Records supplied:

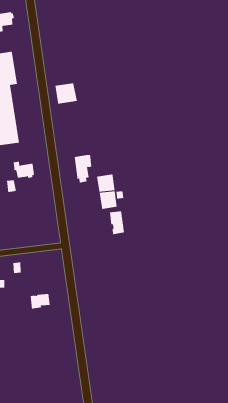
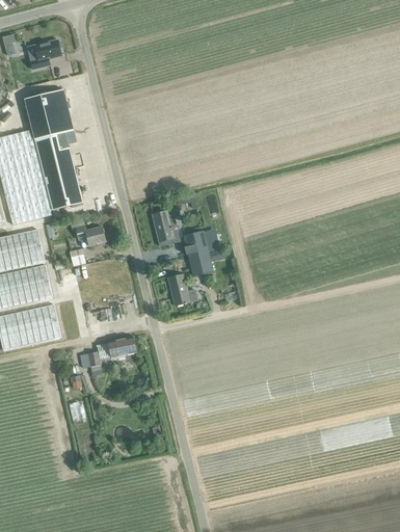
building: [55,83,77,105] -> none
building: [109,211,125,235] -> [167,274,189,305]
building: [30,293,51,309] -> [108,337,135,358]

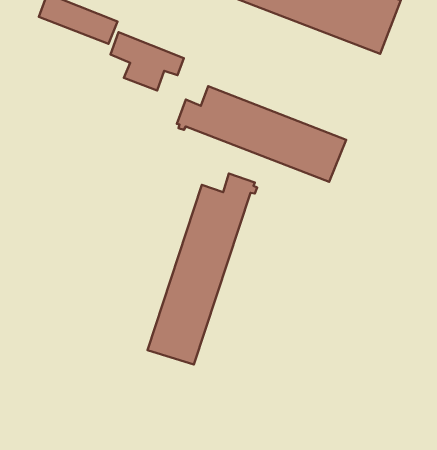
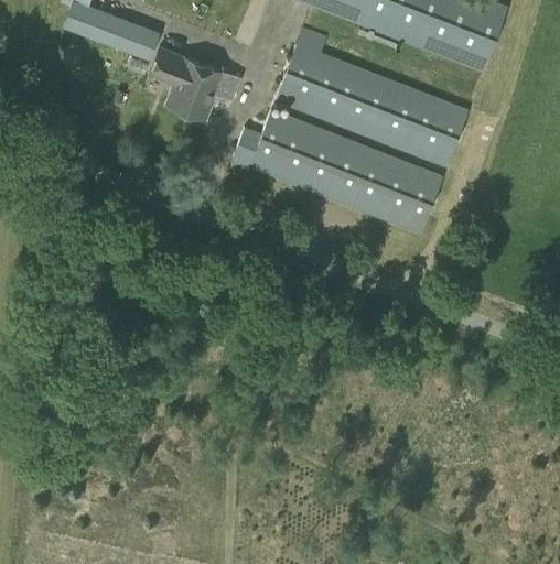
building: none -> [276,29,470,167]
building: [148,174,257,365] -> none

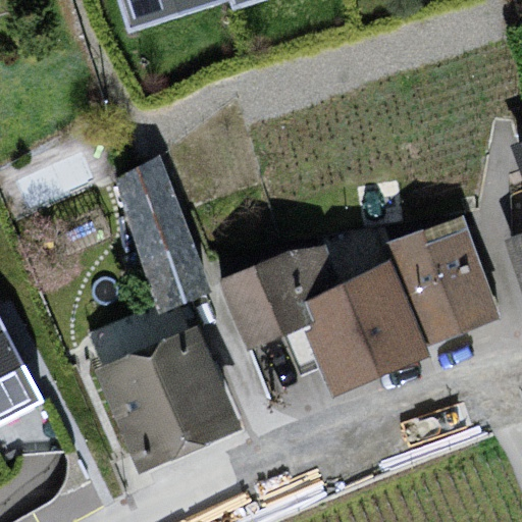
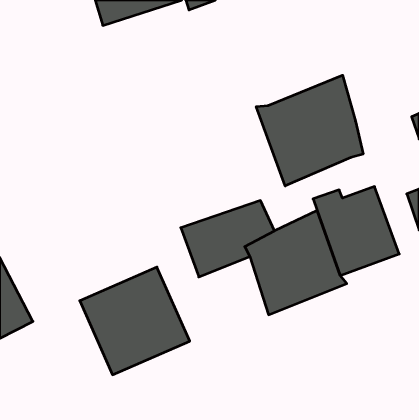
building: none -> [256,75,363,186]
building: [119,160,205,306] -> none

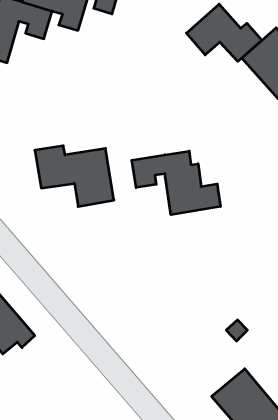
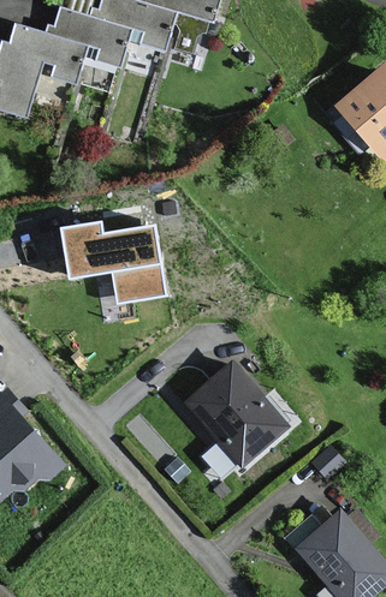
building: [186,4,262,61] -> none
building: [132,151,220,215] -> none
building: none -> [186,364,285,465]

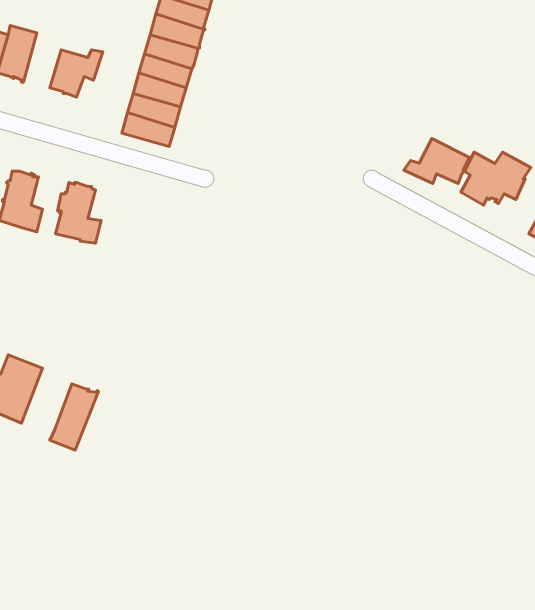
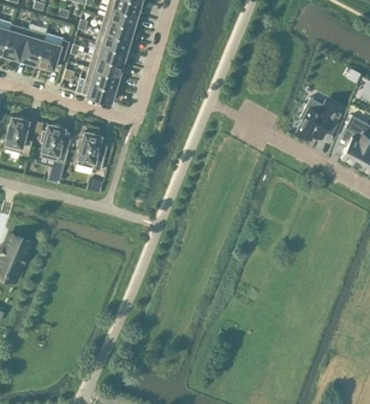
building: none -> [19,30,46,65]
building: [404,139,470,184] -> none
building: none -> [77,132,105,172]
building: [50,384,99,450] -> none

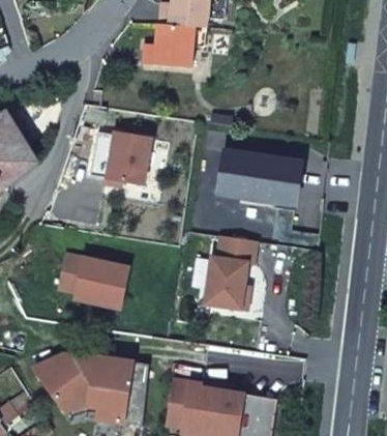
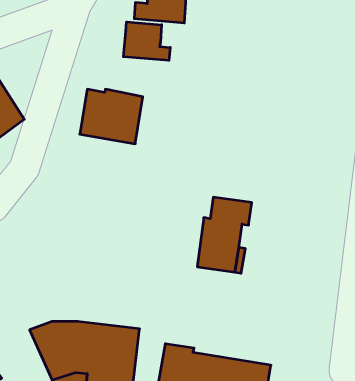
building: none -> [123,22,170,60]
building: [217,151,301,204] -> none
building: [58,253,128,308] -> none

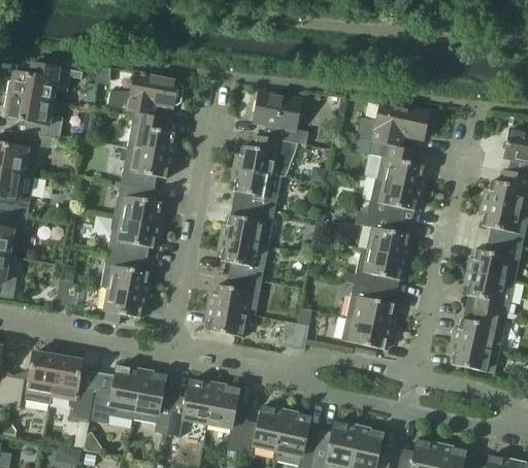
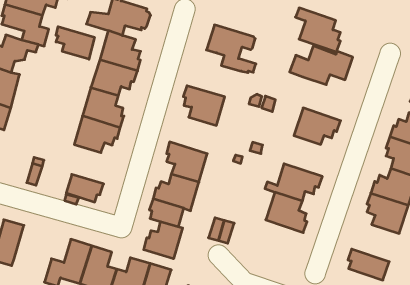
building: none -> [56,27,94,59]
building: [234,135,297,176] -> none
building: [368,141,425,189] -> [295,8,340,52]
building: [221,204,274,245] -> none
building: [360,212,409,258] -> none
building: [100,252,150,295] -> none
building: [452,308,506,350] -> none
building: [340,316,392,348] -> none
building: none -> [144,222,183,259]
building: [51,355,93,419] -> none

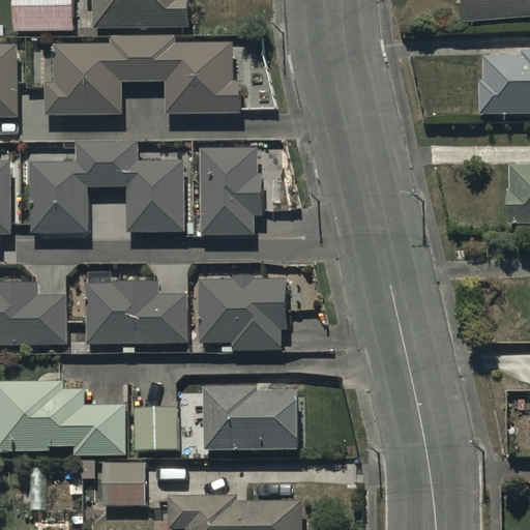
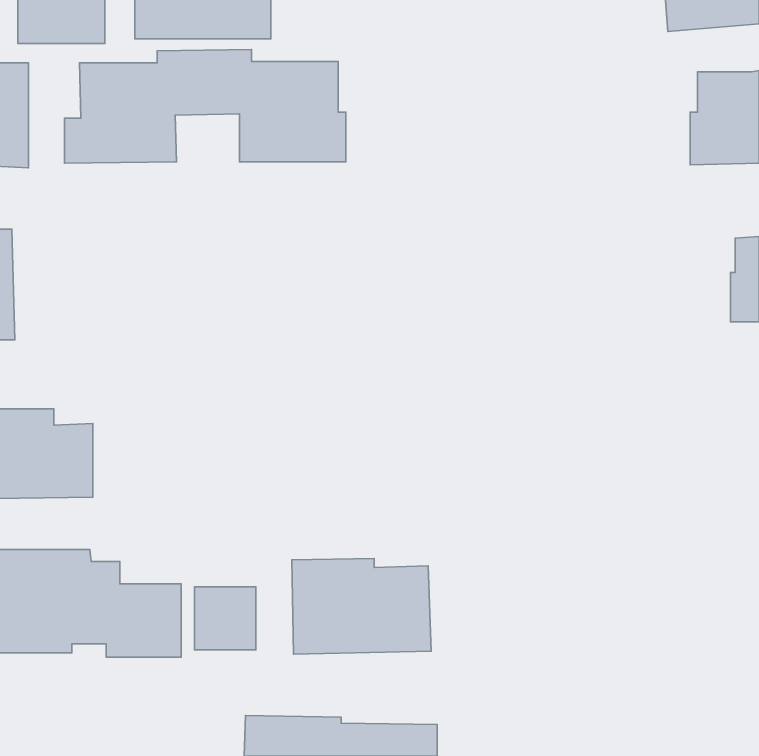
building: [28,142,182,233] -> none
building: [200,149,263,232] -> none
building: [199,276,286,348] -> none
building: [86,283,187,343] -> none
building: [100,459,145,504] -> none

Assignment: Reproduce the records above exactly, but only from the line with "building: none -> [19,30,46,65]" up to and including the line with "building: none -> [56,27,94,59]". Leave the pictures out.

Response below:
building: none -> [19,30,46,65]
building: [404,139,470,184] -> none
building: none -> [77,132,105,172]
building: [50,384,99,450] -> none

building: none -> [123,22,170,60]
building: [217,151,301,204] -> none
building: [58,253,128,308] -> none

building: none -> [56,27,94,59]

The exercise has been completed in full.